▶ [Assignment]: Determine how many lines in the records hold "shape", then give that number by itself.

▶ [Listed records]:

================================

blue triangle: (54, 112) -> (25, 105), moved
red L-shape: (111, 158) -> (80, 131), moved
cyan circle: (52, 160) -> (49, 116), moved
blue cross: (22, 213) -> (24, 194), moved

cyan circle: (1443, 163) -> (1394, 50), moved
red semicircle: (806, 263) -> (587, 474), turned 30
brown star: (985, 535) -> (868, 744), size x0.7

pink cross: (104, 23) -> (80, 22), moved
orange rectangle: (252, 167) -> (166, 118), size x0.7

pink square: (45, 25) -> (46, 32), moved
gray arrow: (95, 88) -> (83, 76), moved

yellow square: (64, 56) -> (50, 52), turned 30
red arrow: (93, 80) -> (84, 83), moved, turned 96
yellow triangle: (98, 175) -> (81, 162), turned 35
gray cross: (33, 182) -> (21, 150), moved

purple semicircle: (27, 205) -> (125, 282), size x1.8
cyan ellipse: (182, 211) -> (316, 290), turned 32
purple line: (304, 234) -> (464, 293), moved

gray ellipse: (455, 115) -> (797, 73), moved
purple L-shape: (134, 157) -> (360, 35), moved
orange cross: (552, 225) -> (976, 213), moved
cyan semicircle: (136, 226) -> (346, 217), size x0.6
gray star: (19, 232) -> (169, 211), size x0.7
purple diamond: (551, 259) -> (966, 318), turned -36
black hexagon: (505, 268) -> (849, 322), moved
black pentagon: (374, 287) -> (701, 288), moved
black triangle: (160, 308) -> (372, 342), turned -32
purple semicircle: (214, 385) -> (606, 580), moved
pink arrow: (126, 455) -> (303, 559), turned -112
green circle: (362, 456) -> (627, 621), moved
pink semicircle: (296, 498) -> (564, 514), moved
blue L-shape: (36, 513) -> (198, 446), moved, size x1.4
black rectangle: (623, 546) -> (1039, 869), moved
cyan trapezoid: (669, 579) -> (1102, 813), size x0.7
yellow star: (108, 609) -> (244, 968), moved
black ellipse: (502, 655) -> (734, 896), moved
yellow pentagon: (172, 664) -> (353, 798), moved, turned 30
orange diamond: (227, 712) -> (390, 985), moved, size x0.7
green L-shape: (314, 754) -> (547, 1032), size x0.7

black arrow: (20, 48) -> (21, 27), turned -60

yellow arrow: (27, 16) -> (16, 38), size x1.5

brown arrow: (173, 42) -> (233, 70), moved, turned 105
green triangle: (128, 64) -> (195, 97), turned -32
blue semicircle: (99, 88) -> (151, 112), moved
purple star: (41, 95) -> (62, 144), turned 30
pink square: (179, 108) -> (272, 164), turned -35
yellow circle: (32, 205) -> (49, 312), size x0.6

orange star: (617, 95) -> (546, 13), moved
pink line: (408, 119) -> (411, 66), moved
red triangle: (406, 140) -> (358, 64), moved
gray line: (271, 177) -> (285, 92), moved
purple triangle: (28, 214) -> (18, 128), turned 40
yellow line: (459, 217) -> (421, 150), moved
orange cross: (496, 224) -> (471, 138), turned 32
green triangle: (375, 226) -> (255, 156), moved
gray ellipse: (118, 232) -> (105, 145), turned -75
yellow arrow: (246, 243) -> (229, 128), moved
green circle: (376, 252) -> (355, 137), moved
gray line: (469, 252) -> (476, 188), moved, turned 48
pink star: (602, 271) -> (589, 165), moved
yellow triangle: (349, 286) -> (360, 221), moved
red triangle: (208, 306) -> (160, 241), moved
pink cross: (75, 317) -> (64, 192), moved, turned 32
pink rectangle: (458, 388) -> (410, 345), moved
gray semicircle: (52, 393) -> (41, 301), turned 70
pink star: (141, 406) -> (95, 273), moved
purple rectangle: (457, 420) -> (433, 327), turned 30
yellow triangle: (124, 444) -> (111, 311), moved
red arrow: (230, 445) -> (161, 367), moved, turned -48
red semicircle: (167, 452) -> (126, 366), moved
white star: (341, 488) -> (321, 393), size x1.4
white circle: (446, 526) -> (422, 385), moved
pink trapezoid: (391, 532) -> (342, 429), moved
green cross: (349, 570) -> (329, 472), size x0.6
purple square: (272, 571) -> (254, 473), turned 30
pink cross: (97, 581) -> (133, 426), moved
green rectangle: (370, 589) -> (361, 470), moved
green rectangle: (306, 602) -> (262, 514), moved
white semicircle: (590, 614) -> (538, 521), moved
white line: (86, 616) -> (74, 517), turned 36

================================

▶ [Solution for this exercise]: 4